╭─ Material provided

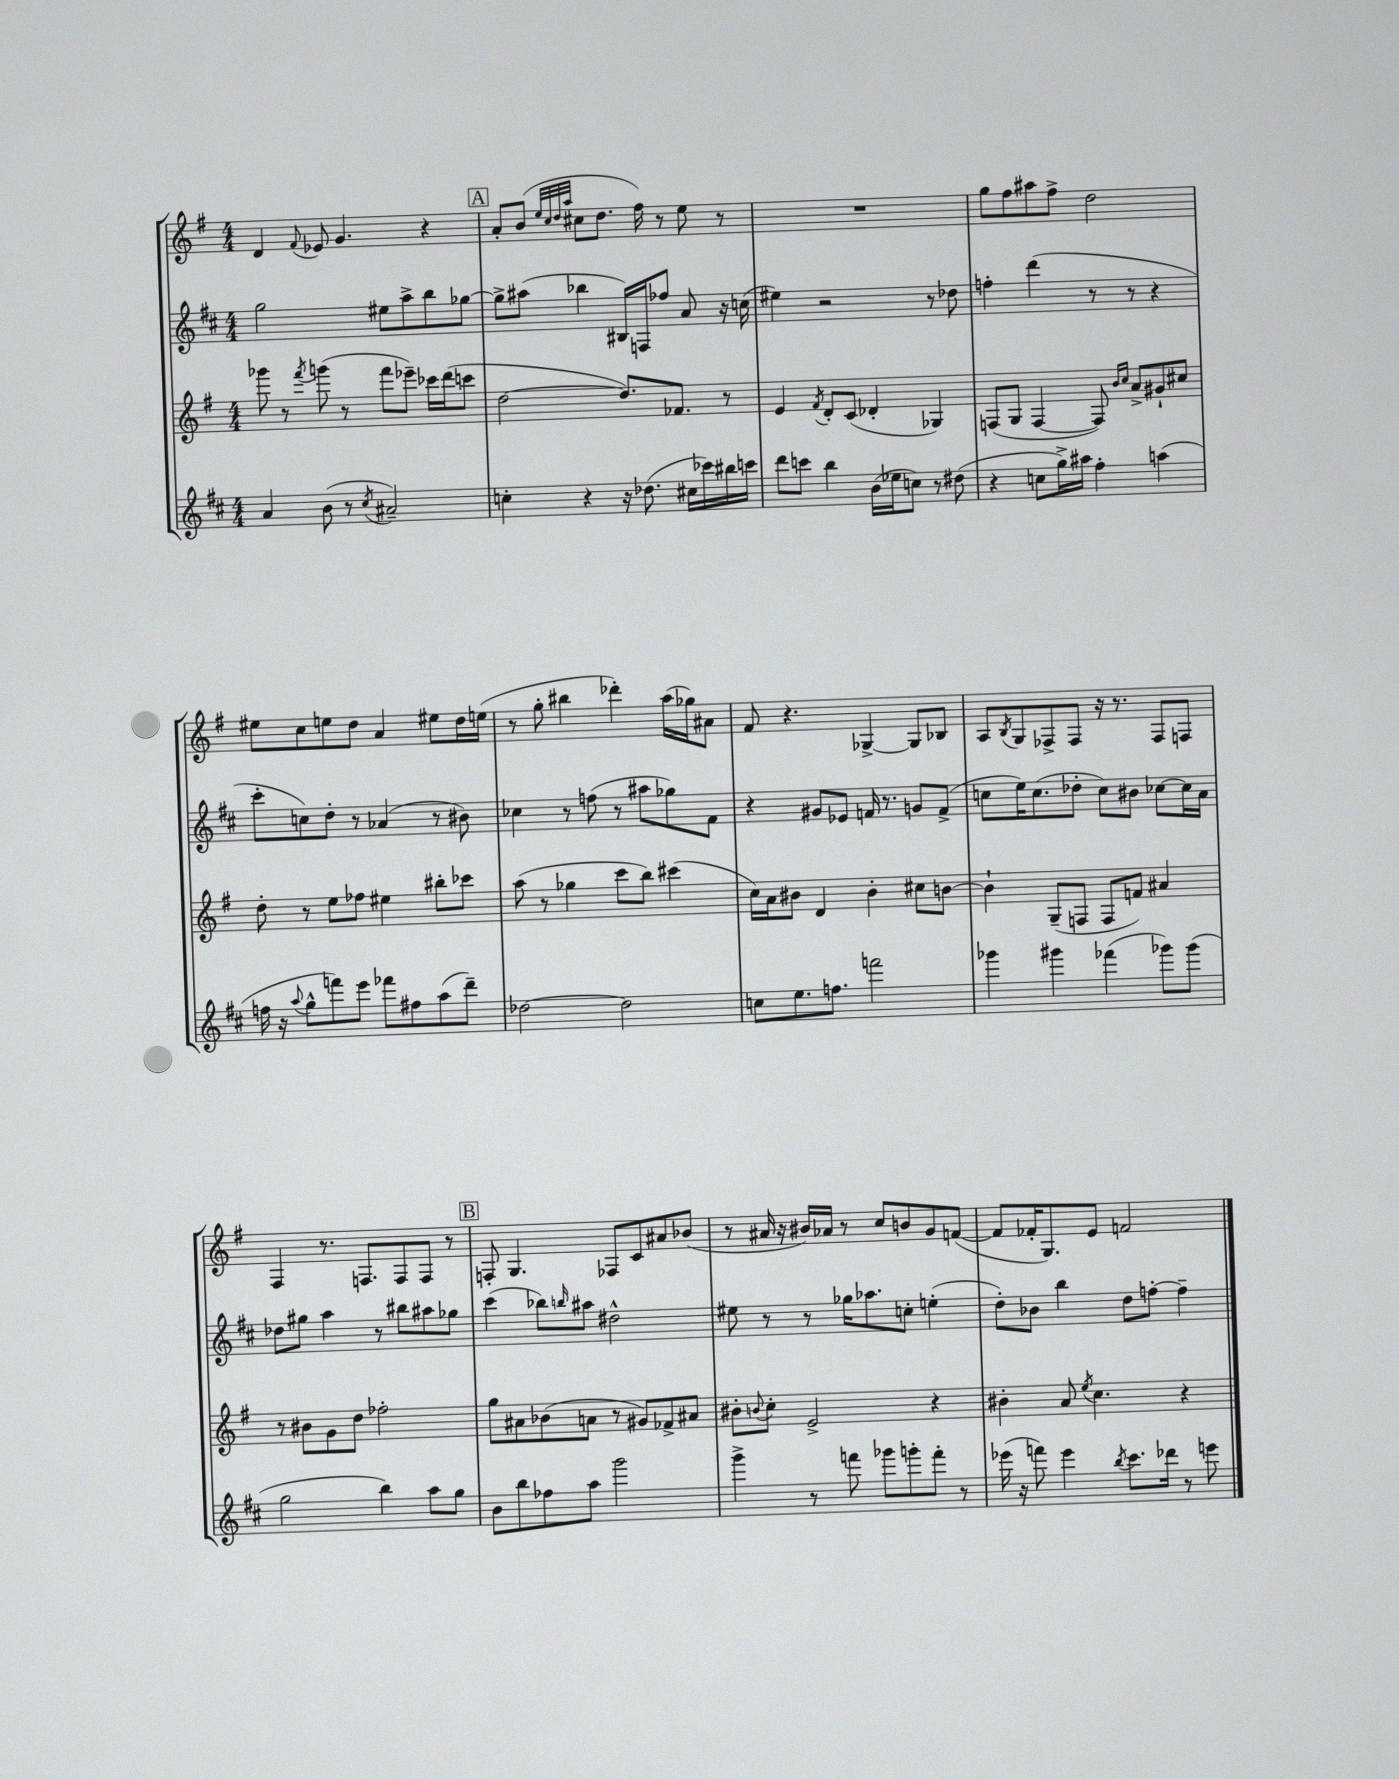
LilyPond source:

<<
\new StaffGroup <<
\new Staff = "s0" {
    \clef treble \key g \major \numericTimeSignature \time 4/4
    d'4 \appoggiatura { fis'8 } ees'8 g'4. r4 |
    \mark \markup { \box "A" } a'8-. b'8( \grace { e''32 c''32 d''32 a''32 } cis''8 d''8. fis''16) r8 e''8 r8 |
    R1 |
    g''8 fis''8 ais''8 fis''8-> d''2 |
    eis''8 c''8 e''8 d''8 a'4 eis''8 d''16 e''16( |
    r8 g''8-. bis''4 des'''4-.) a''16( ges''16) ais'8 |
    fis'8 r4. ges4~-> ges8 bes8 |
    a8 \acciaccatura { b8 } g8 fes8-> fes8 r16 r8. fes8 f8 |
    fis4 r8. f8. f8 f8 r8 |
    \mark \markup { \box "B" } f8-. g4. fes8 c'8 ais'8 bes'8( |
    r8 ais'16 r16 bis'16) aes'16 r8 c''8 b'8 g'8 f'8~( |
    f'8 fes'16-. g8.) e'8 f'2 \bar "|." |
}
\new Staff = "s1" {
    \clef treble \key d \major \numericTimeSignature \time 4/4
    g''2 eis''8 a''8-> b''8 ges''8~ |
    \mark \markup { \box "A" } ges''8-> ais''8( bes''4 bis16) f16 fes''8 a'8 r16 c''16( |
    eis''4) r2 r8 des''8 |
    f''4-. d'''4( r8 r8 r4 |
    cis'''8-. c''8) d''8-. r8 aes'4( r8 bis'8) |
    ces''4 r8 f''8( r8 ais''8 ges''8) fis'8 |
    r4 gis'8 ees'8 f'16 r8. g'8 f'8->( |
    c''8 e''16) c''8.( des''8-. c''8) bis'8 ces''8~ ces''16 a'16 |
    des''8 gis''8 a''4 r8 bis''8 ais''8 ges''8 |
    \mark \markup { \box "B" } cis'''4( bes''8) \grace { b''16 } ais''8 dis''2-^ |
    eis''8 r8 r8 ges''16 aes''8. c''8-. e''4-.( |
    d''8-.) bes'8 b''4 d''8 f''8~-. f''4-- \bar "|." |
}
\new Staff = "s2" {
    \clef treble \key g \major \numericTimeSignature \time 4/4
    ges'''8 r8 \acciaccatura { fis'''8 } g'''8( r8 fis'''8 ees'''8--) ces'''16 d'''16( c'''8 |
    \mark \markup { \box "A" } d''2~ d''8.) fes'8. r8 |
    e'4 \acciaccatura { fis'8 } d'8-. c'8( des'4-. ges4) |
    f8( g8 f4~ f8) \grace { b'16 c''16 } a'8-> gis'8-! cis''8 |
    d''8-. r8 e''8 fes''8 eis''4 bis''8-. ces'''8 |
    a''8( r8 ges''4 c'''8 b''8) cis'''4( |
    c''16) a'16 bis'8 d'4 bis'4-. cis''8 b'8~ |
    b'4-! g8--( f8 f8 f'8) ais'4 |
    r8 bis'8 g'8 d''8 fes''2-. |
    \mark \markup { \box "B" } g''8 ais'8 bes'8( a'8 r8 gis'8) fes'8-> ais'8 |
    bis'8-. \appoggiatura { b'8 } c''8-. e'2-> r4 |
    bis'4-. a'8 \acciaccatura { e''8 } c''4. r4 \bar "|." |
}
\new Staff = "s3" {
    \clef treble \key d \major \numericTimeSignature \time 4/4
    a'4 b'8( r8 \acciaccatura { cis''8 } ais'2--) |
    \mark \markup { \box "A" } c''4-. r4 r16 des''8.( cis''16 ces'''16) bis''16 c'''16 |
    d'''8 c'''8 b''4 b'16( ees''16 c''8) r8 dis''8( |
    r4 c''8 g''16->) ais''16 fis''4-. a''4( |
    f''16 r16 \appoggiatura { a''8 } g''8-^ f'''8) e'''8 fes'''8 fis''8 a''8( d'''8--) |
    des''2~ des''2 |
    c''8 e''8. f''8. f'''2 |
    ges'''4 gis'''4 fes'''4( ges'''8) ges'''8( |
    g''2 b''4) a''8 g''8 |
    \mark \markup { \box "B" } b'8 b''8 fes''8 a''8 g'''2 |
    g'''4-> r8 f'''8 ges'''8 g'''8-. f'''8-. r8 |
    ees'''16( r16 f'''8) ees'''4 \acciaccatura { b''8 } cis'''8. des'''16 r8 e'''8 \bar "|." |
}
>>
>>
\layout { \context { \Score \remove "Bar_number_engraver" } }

╰─
╭─ Material provided

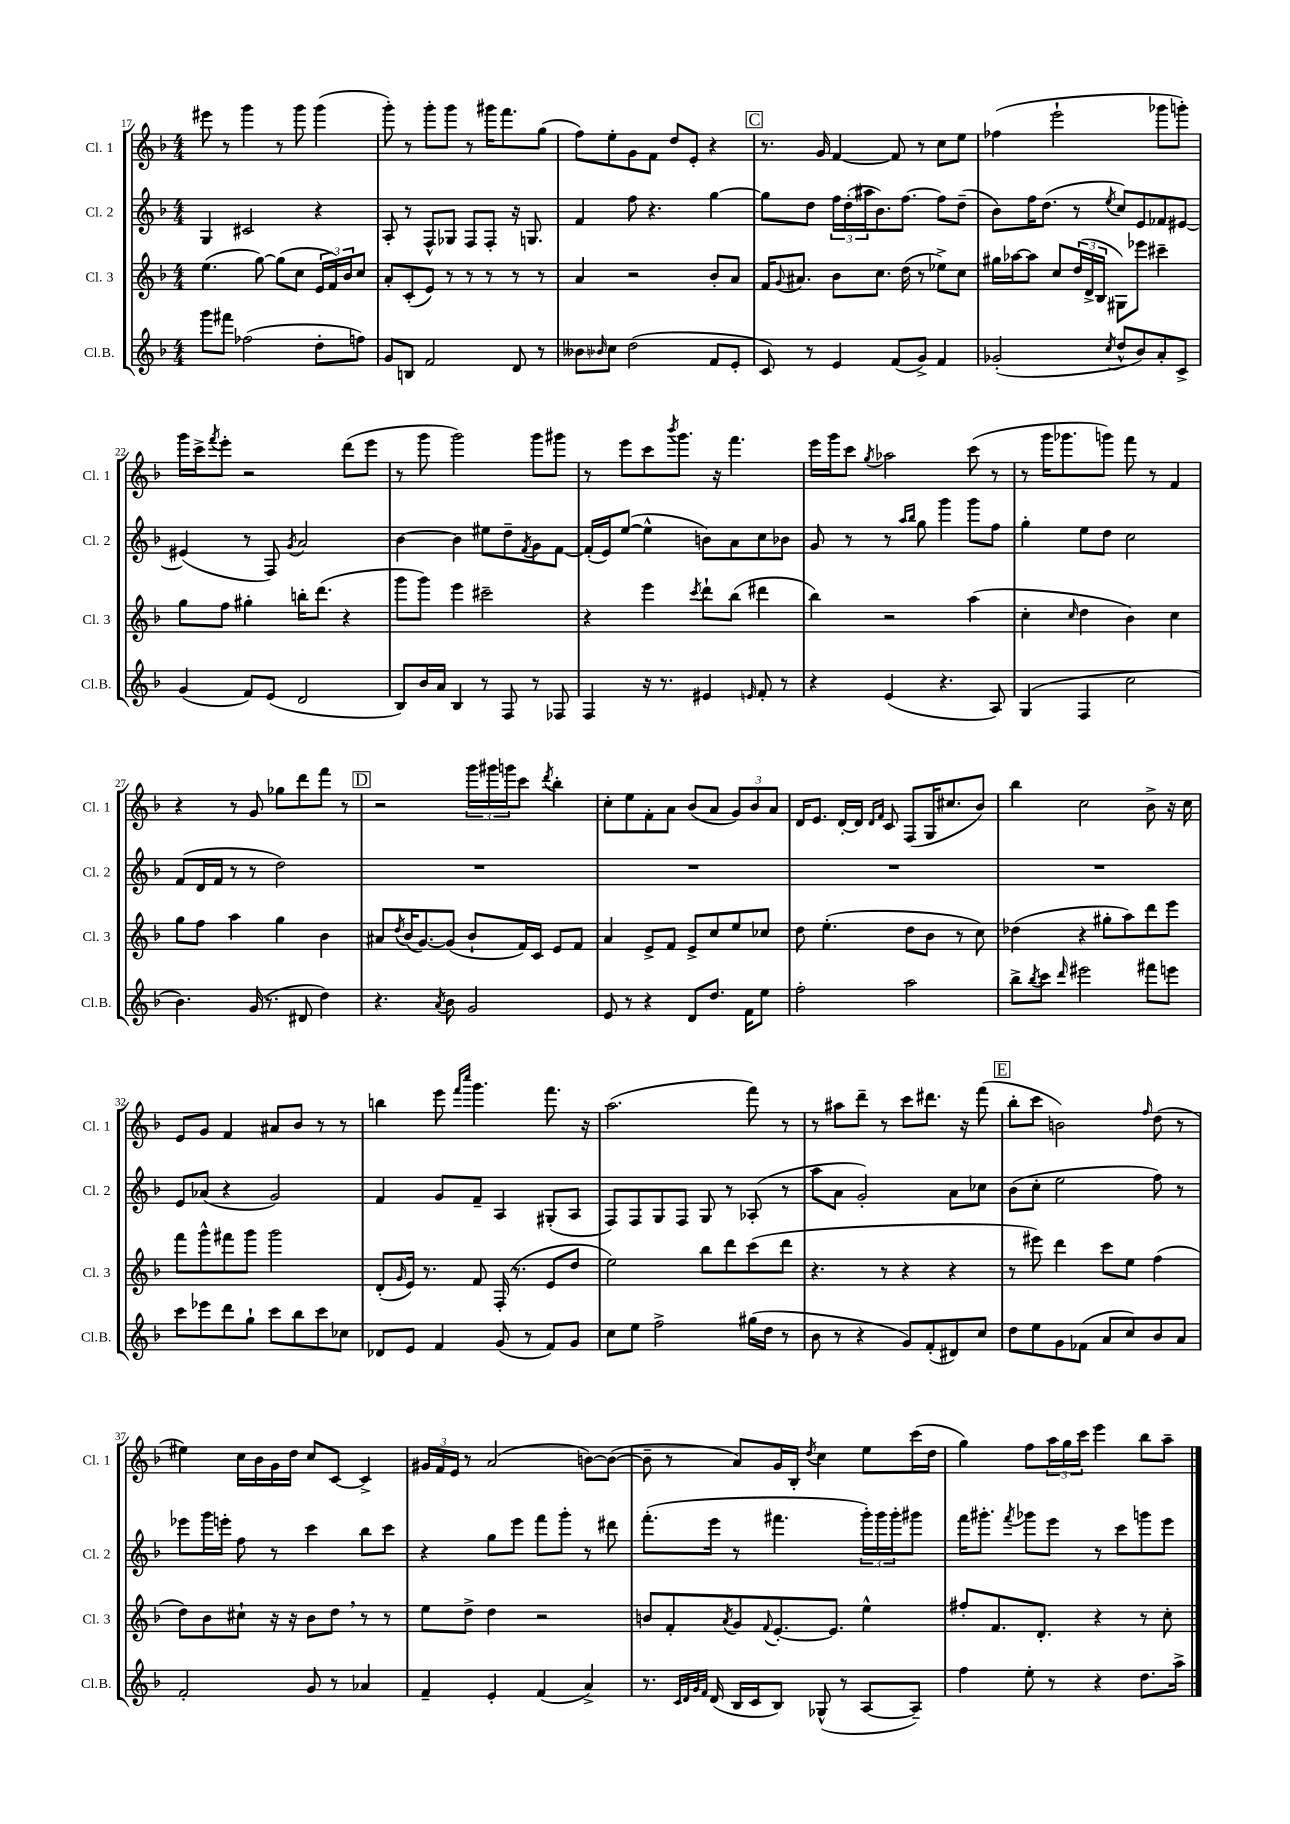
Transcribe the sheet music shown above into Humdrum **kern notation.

╰─

What is asked: Report every line of the records above that contains the string "markup", treating uppercase and lowercase letters as different.

Full answer:
    \mark \markup { \box "A" } a'8-. b'8( \grace { e''32 c''32 d''32 a''32 } cis''8 d''8. fis''16) r8 e''8 r8 |
    \mark \markup { \box "B" } f8-. g4. fes8 c'8 ais'8 bes'8( |
    \mark \markup { \box "A" } ges''8-> ais''8( bes''4 bis16) f16 fes''8 a'8 r16 c''16( |
    \mark \markup { \box "B" } cis'''4( bes''8) \grace { b''16 } ais''8 dis''2-^ |
    \mark \markup { \box "A" } d''2~ d''8.) fes'8. r8 |
    \mark \markup { \box "B" } g''8 ais'8 bes'8( a'8 r8 gis'8) fes'8-> ais'8 |
    \mark \markup { \box "A" } c''4-. r4 r16 des''8.( cis''16 ces'''16) bis''16 c'''16 |
    \mark \markup { \box "B" } b'8 b''8 fes''8 a''8 g'''2 |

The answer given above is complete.